BEGIN Source material

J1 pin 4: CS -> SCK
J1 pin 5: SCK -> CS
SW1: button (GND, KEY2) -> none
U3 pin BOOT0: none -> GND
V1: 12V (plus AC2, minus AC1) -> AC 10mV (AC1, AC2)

END Source material
BEGIN Source material

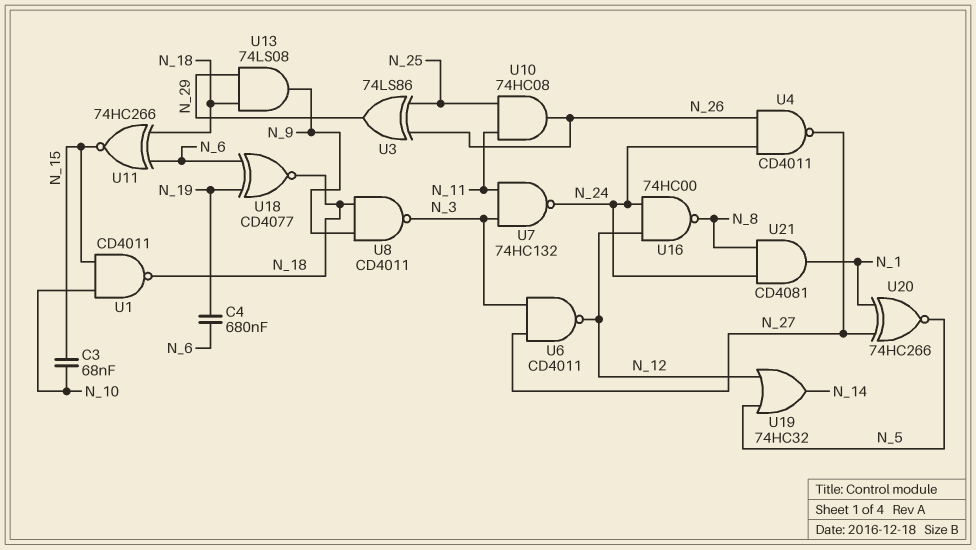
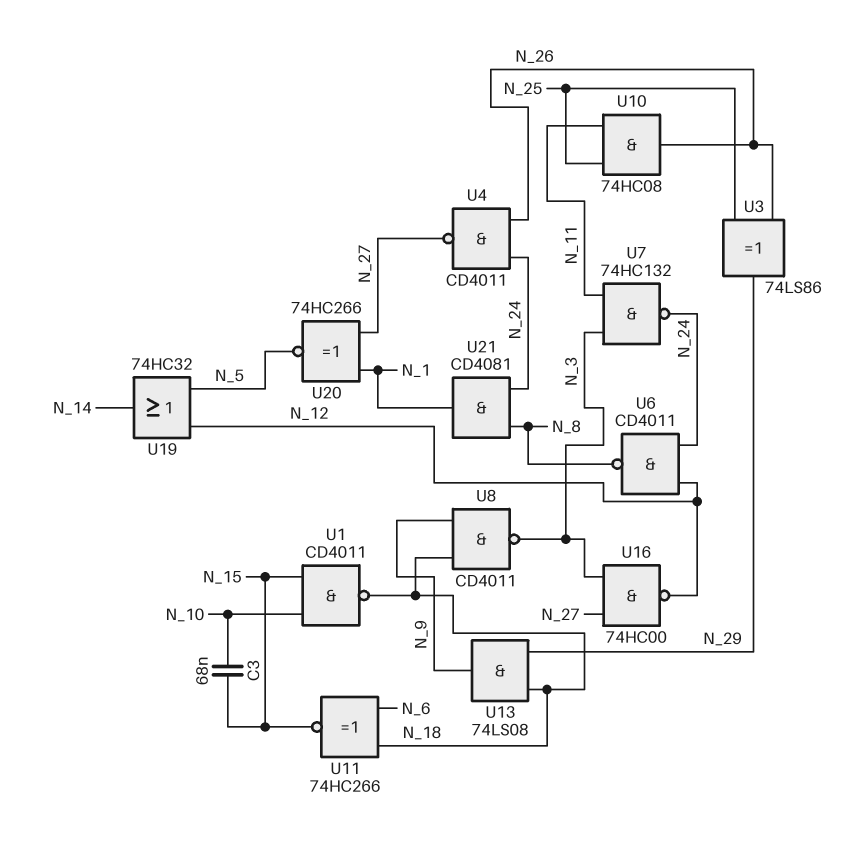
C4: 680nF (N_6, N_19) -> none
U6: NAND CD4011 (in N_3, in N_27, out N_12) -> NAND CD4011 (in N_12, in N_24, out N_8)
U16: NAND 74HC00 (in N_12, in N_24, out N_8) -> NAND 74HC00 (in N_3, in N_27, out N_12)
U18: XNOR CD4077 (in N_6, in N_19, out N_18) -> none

END Source material

Would you please copy exactly the part of the entries above that begins at the line containing "SW1: button (GND, KEY2) -> none" and ends at the line containing "V1: 12V (plus", both lines included?

[Output of the exercise]
SW1: button (GND, KEY2) -> none
U3 pin BOOT0: none -> GND
V1: 12V (plus AC2, minus AC1) -> AC 10mV (AC1, AC2)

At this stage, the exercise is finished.